• **PROMPT**: The first line of the entries below, the line containing "DIGITS: HT16K33 -> TM1650", and every line between them should be repeated exactly, and nothing else.

• **GIVEN RECORDS**:
□ □ □ □ □
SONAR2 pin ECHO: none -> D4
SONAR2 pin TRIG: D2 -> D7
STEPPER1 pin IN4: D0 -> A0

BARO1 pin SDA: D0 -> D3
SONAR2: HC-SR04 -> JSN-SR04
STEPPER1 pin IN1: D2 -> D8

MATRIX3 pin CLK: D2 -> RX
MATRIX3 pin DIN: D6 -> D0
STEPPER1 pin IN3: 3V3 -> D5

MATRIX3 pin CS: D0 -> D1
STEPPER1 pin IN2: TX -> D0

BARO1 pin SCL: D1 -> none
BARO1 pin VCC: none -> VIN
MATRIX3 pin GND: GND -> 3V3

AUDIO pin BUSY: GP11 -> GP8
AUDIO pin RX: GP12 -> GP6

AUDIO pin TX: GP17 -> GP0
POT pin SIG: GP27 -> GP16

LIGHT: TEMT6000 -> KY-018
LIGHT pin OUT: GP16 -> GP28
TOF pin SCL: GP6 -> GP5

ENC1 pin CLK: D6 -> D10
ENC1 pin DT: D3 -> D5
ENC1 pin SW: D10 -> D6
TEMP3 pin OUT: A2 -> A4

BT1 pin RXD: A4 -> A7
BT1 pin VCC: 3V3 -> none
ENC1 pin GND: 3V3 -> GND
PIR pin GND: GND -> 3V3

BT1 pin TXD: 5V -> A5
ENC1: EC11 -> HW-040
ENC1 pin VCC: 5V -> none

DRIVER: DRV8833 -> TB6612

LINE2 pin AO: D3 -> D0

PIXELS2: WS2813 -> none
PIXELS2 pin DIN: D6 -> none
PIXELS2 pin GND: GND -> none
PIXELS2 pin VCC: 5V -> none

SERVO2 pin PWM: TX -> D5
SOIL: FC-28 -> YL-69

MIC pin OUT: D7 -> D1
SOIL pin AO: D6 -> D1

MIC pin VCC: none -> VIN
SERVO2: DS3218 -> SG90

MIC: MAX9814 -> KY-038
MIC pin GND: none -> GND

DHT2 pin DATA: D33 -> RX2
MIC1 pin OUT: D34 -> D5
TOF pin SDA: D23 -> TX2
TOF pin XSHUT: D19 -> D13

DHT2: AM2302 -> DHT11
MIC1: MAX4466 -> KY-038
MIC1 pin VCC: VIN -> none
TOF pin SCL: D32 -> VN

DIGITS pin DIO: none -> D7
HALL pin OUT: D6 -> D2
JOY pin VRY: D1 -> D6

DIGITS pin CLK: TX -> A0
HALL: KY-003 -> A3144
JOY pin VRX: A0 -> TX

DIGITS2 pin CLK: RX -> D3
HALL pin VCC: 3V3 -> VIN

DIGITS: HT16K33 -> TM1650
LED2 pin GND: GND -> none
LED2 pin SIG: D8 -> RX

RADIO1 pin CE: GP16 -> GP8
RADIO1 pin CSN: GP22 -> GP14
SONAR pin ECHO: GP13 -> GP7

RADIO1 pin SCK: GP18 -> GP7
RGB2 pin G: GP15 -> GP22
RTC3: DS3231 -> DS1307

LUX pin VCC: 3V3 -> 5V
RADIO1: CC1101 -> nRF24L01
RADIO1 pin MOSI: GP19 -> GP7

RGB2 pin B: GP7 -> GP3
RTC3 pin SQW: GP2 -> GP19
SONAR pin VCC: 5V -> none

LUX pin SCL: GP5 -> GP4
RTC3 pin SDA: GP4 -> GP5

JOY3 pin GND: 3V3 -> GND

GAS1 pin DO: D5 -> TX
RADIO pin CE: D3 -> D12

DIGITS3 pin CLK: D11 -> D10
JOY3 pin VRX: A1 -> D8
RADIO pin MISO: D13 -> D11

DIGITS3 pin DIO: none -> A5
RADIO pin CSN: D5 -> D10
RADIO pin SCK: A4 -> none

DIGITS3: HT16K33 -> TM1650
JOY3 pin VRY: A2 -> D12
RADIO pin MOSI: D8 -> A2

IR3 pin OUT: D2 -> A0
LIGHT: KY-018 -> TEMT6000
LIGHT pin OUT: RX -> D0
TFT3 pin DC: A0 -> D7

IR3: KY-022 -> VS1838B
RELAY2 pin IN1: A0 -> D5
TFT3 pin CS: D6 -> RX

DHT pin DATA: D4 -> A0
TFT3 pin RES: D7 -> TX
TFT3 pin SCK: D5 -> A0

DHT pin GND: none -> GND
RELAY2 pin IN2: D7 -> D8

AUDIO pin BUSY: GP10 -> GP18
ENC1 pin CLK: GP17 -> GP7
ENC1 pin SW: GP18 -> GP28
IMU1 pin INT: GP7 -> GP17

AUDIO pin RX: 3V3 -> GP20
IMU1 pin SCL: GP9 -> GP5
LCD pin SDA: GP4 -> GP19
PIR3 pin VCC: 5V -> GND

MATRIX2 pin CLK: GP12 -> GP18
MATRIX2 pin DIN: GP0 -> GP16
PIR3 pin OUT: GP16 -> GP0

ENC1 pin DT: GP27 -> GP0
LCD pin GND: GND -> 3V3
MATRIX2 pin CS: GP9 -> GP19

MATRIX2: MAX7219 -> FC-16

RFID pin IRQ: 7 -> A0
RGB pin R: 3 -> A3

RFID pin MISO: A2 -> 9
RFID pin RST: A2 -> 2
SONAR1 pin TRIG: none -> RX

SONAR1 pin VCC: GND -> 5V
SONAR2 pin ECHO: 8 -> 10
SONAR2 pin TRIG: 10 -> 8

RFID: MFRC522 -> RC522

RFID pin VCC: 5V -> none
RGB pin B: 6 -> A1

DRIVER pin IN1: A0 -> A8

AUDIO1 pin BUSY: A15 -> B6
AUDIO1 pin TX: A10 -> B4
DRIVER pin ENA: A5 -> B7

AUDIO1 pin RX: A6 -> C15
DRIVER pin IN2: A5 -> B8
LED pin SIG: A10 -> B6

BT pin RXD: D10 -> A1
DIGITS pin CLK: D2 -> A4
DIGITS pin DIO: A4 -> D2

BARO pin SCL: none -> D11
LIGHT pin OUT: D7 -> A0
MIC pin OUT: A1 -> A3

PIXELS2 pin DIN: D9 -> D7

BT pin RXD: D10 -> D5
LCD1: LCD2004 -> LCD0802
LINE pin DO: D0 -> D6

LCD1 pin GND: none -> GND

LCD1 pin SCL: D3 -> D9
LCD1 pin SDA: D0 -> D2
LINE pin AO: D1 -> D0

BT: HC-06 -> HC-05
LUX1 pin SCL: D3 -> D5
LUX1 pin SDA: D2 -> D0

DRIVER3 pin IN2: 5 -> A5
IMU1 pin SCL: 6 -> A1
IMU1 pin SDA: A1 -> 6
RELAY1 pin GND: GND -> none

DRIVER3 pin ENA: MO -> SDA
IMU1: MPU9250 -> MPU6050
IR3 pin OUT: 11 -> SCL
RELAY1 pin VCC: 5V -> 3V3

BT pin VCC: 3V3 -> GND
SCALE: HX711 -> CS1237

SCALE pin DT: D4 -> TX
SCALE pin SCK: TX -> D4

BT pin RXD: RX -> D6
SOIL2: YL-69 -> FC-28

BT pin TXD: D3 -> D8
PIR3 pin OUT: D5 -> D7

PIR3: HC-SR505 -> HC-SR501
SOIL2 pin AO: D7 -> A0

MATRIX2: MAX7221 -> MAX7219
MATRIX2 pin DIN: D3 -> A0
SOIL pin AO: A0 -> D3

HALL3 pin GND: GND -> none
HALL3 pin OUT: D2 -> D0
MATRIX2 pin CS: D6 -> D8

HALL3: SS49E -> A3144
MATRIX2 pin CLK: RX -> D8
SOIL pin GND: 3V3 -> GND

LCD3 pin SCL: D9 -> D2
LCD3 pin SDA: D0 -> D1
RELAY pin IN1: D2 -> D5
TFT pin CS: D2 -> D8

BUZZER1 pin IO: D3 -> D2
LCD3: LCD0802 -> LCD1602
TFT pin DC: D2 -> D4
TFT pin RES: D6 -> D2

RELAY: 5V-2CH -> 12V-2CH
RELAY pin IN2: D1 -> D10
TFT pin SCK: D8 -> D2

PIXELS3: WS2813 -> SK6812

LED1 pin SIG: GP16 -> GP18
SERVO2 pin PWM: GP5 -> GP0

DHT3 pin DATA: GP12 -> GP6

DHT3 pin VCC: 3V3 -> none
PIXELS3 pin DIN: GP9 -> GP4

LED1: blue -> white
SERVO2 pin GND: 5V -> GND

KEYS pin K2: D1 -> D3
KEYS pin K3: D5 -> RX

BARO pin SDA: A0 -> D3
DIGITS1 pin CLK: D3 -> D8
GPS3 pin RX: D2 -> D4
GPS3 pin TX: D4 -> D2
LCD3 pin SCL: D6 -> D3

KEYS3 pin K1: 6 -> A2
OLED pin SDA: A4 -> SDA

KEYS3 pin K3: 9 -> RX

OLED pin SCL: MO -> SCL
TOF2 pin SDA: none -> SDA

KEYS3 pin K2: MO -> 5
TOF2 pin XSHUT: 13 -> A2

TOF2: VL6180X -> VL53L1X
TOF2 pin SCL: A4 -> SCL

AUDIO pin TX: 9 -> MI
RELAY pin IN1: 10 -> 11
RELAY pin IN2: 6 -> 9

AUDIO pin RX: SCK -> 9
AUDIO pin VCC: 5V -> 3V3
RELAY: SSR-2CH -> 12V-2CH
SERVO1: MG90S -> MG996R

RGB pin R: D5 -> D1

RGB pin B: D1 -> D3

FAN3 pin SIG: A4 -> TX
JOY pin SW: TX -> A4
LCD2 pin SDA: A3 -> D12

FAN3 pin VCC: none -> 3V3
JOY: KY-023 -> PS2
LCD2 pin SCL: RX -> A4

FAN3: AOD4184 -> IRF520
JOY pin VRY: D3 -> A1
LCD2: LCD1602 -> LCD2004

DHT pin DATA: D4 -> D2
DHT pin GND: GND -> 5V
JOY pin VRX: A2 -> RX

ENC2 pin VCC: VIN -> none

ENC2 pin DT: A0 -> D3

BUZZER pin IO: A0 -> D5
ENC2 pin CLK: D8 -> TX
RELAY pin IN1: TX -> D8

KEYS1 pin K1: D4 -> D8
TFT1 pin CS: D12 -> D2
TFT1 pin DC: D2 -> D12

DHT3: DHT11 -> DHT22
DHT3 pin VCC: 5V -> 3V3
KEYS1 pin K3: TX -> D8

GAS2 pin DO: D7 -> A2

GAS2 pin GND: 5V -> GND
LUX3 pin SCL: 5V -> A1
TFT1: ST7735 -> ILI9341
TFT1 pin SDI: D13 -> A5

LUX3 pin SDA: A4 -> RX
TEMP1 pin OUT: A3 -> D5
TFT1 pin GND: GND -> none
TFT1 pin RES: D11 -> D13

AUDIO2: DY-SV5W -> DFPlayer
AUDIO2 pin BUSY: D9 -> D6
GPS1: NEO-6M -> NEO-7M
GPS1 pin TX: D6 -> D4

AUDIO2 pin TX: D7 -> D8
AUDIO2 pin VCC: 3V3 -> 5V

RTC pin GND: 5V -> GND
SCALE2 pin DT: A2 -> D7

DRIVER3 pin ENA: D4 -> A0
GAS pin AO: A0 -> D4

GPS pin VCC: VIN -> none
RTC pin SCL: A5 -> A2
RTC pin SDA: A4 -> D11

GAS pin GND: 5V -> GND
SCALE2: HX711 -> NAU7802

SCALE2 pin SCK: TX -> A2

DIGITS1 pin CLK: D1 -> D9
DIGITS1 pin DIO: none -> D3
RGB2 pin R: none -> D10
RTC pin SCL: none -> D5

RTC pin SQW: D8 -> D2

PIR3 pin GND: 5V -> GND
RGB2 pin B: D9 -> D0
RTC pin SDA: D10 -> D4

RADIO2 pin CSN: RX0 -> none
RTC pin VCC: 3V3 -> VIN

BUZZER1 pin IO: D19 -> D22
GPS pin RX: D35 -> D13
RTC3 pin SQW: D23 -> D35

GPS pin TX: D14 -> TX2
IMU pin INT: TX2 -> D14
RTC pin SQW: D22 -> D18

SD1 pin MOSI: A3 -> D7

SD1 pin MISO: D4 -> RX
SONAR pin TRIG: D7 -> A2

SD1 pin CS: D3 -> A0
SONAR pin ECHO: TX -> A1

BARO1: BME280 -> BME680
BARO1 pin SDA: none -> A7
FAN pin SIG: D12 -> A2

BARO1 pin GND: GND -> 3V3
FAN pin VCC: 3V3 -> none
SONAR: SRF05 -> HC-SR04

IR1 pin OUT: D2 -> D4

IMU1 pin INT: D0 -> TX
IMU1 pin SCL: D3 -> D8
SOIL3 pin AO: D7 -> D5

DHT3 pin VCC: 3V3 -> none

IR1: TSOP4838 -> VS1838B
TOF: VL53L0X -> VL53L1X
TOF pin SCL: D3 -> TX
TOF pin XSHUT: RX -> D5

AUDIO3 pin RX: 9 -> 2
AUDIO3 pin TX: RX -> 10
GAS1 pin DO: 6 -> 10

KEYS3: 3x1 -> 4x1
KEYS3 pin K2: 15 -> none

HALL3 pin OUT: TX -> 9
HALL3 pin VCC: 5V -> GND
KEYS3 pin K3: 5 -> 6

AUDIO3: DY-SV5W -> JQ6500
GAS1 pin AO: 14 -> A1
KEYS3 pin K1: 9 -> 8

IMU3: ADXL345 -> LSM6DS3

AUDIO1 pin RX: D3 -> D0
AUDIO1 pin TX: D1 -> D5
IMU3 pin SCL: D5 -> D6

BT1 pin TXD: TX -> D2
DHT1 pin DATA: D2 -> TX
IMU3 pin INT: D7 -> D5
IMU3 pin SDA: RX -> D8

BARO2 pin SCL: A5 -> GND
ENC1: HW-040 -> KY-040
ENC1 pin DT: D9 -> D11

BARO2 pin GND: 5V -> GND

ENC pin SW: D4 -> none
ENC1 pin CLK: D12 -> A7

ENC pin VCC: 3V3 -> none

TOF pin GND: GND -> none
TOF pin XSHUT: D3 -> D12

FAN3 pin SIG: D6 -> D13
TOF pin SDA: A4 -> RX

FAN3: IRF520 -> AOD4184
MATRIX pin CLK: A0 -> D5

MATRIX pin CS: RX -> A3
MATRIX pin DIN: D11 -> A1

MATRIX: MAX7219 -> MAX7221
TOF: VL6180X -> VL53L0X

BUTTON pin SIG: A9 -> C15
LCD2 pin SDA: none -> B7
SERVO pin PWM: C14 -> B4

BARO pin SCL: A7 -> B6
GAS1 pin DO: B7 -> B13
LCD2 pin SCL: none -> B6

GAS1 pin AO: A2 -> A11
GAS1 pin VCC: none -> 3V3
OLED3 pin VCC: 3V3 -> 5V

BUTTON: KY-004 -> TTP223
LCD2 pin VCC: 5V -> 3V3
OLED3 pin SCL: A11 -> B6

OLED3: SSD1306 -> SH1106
□ □ □ □ □
• **WRITTEN SOLUTION**:
SONAR2 pin ECHO: none -> D4
SONAR2 pin TRIG: D2 -> D7
STEPPER1 pin IN4: D0 -> A0

BARO1 pin SDA: D0 -> D3
SONAR2: HC-SR04 -> JSN-SR04
STEPPER1 pin IN1: D2 -> D8

MATRIX3 pin CLK: D2 -> RX
MATRIX3 pin DIN: D6 -> D0
STEPPER1 pin IN3: 3V3 -> D5

MATRIX3 pin CS: D0 -> D1
STEPPER1 pin IN2: TX -> D0

BARO1 pin SCL: D1 -> none
BARO1 pin VCC: none -> VIN
MATRIX3 pin GND: GND -> 3V3

AUDIO pin BUSY: GP11 -> GP8
AUDIO pin RX: GP12 -> GP6

AUDIO pin TX: GP17 -> GP0
POT pin SIG: GP27 -> GP16

LIGHT: TEMT6000 -> KY-018
LIGHT pin OUT: GP16 -> GP28
TOF pin SCL: GP6 -> GP5

ENC1 pin CLK: D6 -> D10
ENC1 pin DT: D3 -> D5
ENC1 pin SW: D10 -> D6
TEMP3 pin OUT: A2 -> A4

BT1 pin RXD: A4 -> A7
BT1 pin VCC: 3V3 -> none
ENC1 pin GND: 3V3 -> GND
PIR pin GND: GND -> 3V3

BT1 pin TXD: 5V -> A5
ENC1: EC11 -> HW-040
ENC1 pin VCC: 5V -> none

DRIVER: DRV8833 -> TB6612

LINE2 pin AO: D3 -> D0

PIXELS2: WS2813 -> none
PIXELS2 pin DIN: D6 -> none
PIXELS2 pin GND: GND -> none
PIXELS2 pin VCC: 5V -> none

SERVO2 pin PWM: TX -> D5
SOIL: FC-28 -> YL-69

MIC pin OUT: D7 -> D1
SOIL pin AO: D6 -> D1

MIC pin VCC: none -> VIN
SERVO2: DS3218 -> SG90

MIC: MAX9814 -> KY-038
MIC pin GND: none -> GND

DHT2 pin DATA: D33 -> RX2
MIC1 pin OUT: D34 -> D5
TOF pin SDA: D23 -> TX2
TOF pin XSHUT: D19 -> D13

DHT2: AM2302 -> DHT11
MIC1: MAX4466 -> KY-038
MIC1 pin VCC: VIN -> none
TOF pin SCL: D32 -> VN

DIGITS pin DIO: none -> D7
HALL pin OUT: D6 -> D2
JOY pin VRY: D1 -> D6

DIGITS pin CLK: TX -> A0
HALL: KY-003 -> A3144
JOY pin VRX: A0 -> TX

DIGITS2 pin CLK: RX -> D3
HALL pin VCC: 3V3 -> VIN

DIGITS: HT16K33 -> TM1650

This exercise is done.